- What you have to do -
Lines to return, exactly: from the line with "RTC1 pin SDA: D8 -> RX" to the line with "ENC pin CLK: GP8 -> GP16" in the entries below, both included.

(Recorded data)
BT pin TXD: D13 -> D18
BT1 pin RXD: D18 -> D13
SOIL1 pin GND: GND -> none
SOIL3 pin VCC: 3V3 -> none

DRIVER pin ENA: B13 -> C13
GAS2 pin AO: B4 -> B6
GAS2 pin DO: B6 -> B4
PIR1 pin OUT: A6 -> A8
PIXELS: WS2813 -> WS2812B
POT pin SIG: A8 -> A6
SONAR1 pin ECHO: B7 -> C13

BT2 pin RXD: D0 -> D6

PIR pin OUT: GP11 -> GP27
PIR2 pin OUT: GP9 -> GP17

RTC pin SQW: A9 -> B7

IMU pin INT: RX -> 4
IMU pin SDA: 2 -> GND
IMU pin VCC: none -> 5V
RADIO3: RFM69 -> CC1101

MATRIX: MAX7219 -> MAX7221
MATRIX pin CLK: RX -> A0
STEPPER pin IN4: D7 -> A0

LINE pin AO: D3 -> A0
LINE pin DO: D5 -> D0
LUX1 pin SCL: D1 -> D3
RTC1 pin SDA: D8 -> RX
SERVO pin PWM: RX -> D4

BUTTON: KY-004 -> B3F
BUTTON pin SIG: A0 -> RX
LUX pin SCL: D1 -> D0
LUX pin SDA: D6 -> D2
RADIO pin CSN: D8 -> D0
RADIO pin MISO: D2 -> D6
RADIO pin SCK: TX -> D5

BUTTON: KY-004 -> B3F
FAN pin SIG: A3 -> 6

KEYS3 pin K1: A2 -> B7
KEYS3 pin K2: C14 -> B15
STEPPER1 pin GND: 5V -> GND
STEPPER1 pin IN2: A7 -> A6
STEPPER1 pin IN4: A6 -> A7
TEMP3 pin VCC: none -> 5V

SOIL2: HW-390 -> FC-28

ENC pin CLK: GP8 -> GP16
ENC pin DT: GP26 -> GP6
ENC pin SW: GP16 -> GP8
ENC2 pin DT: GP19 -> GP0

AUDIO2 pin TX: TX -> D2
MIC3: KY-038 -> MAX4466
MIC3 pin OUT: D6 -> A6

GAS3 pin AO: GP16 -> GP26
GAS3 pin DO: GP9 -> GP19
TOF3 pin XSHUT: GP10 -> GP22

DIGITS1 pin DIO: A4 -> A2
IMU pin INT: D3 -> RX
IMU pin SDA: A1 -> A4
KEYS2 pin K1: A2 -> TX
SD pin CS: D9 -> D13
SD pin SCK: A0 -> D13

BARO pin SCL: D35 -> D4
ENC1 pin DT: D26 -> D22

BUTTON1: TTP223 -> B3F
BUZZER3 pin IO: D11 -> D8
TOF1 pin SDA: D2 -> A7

- Solution for this problem -
RTC1 pin SDA: D8 -> RX
SERVO pin PWM: RX -> D4

BUTTON: KY-004 -> B3F
BUTTON pin SIG: A0 -> RX
LUX pin SCL: D1 -> D0
LUX pin SDA: D6 -> D2
RADIO pin CSN: D8 -> D0
RADIO pin MISO: D2 -> D6
RADIO pin SCK: TX -> D5

BUTTON: KY-004 -> B3F
FAN pin SIG: A3 -> 6

KEYS3 pin K1: A2 -> B7
KEYS3 pin K2: C14 -> B15
STEPPER1 pin GND: 5V -> GND
STEPPER1 pin IN2: A7 -> A6
STEPPER1 pin IN4: A6 -> A7
TEMP3 pin VCC: none -> 5V

SOIL2: HW-390 -> FC-28

ENC pin CLK: GP8 -> GP16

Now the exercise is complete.